(Beginning of MATERIAL PROVIDED)

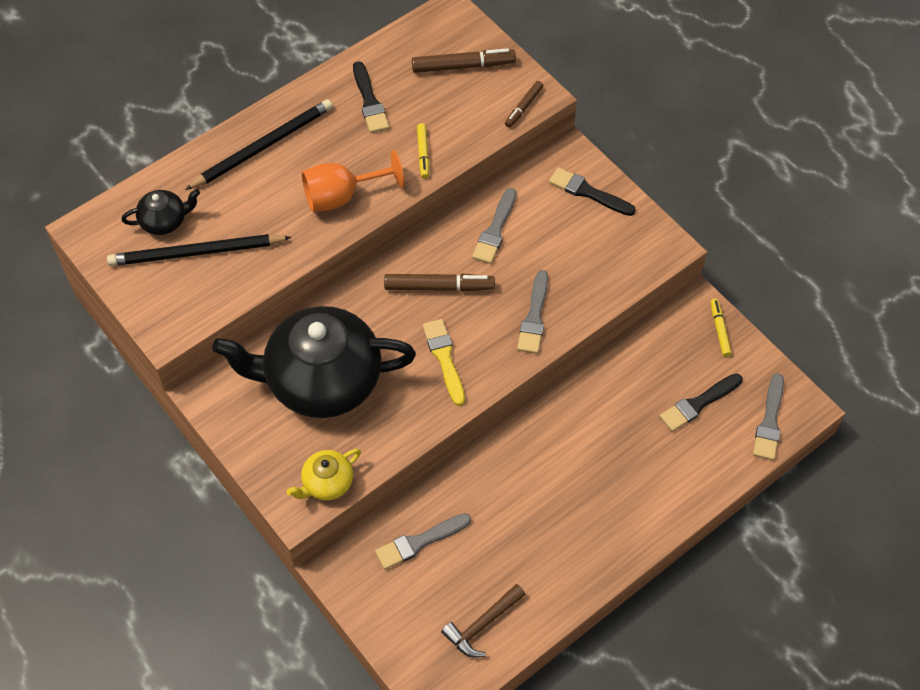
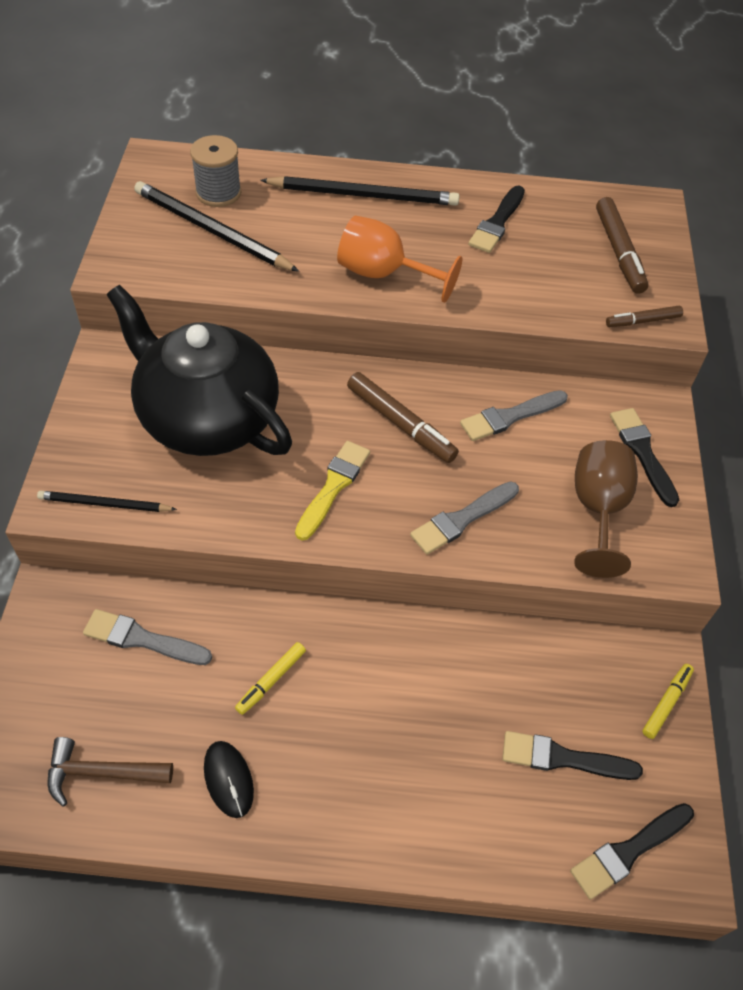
camera: 40 degrees right, 5 degrees down
(164, 221) = (218, 193): black teapot -> grey spool
(327, 483) = (104, 504): yellow teapot -> black pencil
(423, 153) = (498, 292): yellow marker -> yellow marker (271, 680)
(463, 66) = (619, 252): brown marker -> brown marker turned 45 degrees clockwise
(550, 566) = (228, 779): none -> black mouse
(598, 249) = (597, 510): none -> brown goblet
(769, 421) = (628, 851): grey brush -> black brush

(End of MATERIAL PROVIDED)

• WHAT YOU NEED TO DO: Say how many lines in the data hold the string "yellow", and write nothing else.

• TASK ANSWER: 2